Some lines below may hold the string "green". Count them and give only the total.

**DATASET RECORDS**
..........

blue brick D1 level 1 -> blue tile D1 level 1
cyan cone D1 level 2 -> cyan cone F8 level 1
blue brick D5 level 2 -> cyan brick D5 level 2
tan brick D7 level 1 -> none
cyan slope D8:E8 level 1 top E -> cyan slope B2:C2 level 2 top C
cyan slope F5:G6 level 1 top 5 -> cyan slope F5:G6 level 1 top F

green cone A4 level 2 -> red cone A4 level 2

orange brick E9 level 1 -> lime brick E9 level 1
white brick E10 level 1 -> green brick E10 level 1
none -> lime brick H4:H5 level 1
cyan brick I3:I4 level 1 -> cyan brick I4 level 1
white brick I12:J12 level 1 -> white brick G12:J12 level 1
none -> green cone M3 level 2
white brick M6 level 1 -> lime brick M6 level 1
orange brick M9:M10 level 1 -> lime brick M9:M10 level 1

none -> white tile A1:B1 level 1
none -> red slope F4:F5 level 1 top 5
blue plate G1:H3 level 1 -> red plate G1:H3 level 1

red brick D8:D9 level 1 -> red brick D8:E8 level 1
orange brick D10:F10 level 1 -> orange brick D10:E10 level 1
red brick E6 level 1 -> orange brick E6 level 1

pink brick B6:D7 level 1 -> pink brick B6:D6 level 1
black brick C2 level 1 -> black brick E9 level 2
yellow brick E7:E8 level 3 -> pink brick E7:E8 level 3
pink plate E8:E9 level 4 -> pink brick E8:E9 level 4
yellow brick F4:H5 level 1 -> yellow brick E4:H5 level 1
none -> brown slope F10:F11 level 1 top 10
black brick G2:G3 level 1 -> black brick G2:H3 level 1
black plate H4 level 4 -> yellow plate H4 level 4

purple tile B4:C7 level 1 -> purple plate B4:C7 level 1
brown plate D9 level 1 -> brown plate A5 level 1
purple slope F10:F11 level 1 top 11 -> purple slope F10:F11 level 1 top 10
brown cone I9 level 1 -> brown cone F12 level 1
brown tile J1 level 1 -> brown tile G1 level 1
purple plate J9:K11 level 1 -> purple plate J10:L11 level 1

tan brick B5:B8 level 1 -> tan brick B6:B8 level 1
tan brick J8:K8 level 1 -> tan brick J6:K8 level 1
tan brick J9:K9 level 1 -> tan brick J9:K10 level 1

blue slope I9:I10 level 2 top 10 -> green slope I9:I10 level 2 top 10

..........

**TASK ANSWER**
4